Task prompt - Reproduce the data below verbatim from the line containing "D203: LED red" through its final line, and produce nothing more.

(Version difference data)
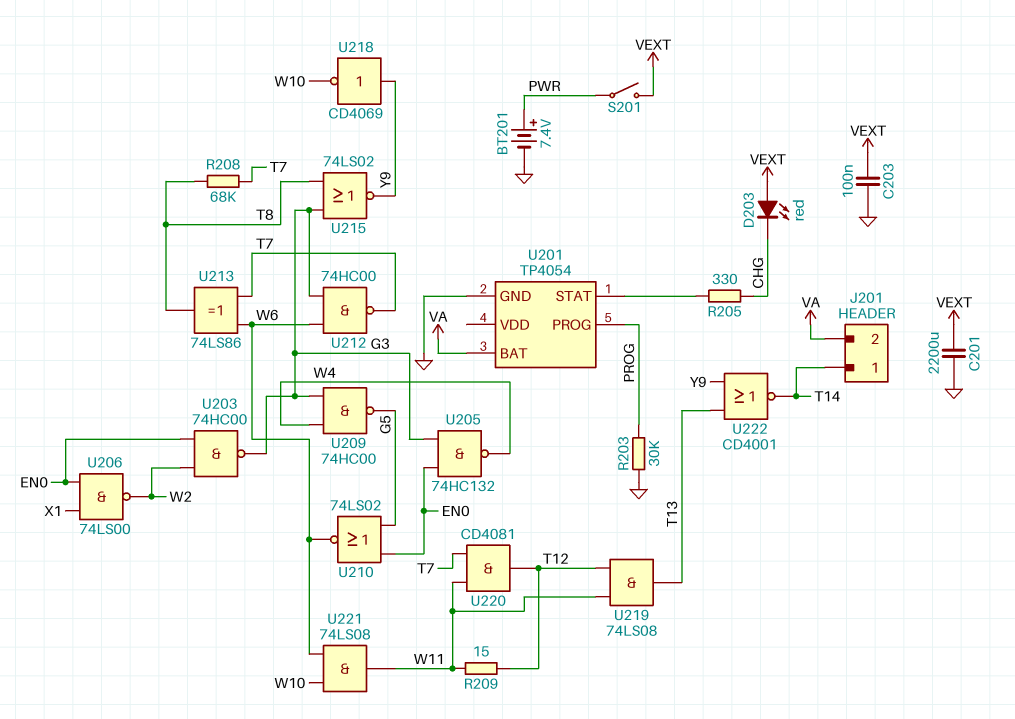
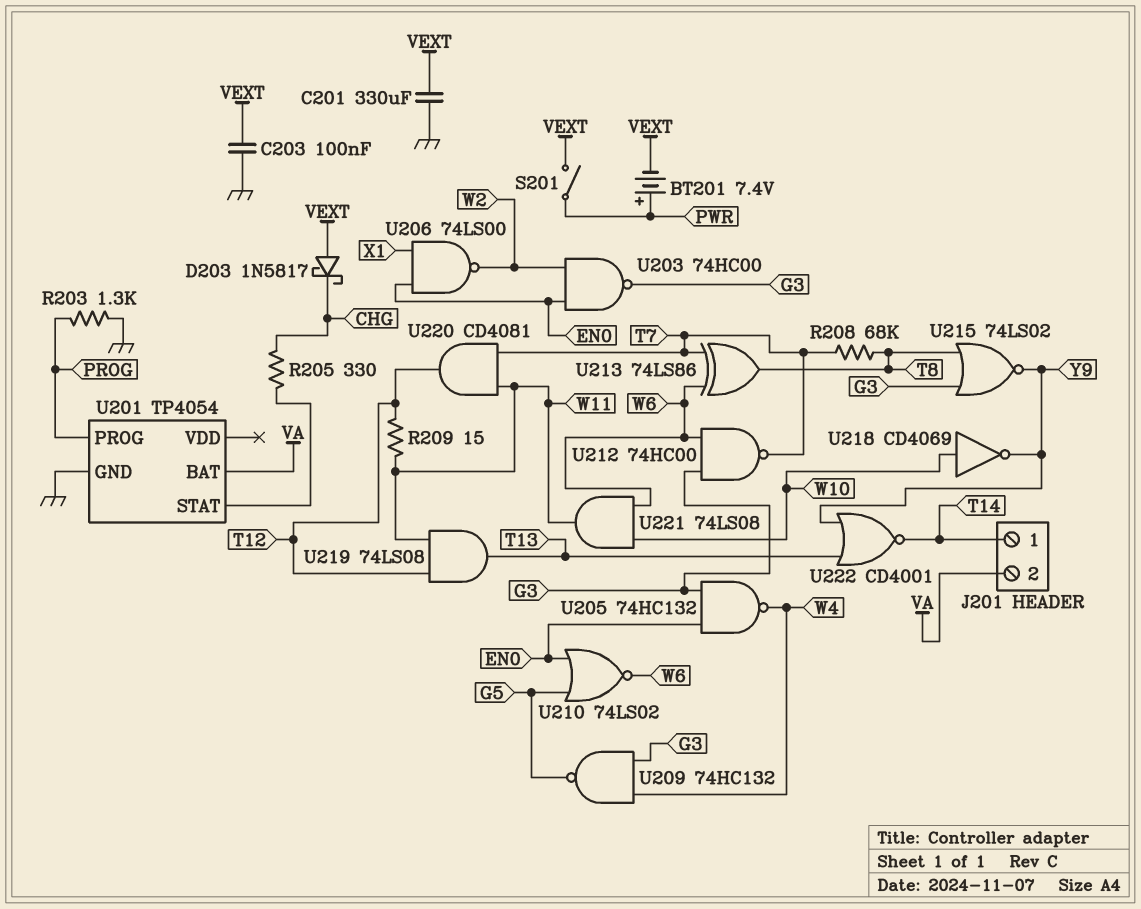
BT201: 7.4V (plus PWR, minus GND) -> 7.4V (plus PWR, minus VEXT)
C201: 2200uF (GND, VEXT) -> 330uF (GND, VEXT)
D203: LED red (A VEXT, K CHG) -> schottky 1N5817 (A VEXT, K CHG)
R203: 30k (GND, PROG) -> 1.3k (GND, PROG)
U209: NAND 74HC00 (in G3, in W4, out G5) -> NAND 74HC132 (in G3, in W4, out G5)
U218: NOT CD4069 (in Y9, out W10) -> NOT CD4069 (in W10, out Y9)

Solution -
D203: LED red (A VEXT, K CHG) -> schottky 1N5817 (A VEXT, K CHG)
R203: 30k (GND, PROG) -> 1.3k (GND, PROG)
U209: NAND 74HC00 (in G3, in W4, out G5) -> NAND 74HC132 (in G3, in W4, out G5)
U218: NOT CD4069 (in Y9, out W10) -> NOT CD4069 (in W10, out Y9)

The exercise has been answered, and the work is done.